What you need to do
All entries are to be repeated exactly as shown below.

** Opening Data supplied block **

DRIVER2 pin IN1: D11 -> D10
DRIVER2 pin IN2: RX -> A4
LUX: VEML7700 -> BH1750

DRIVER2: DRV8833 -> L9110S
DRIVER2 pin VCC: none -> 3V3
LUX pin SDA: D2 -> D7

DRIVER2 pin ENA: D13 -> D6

** Closing Data supplied block **

Your response
DRIVER2 pin IN1: D11 -> D10
DRIVER2 pin IN2: RX -> A4
LUX: VEML7700 -> BH1750

DRIVER2: DRV8833 -> L9110S
DRIVER2 pin VCC: none -> 3V3
LUX pin SDA: D2 -> D7

DRIVER2 pin ENA: D13 -> D6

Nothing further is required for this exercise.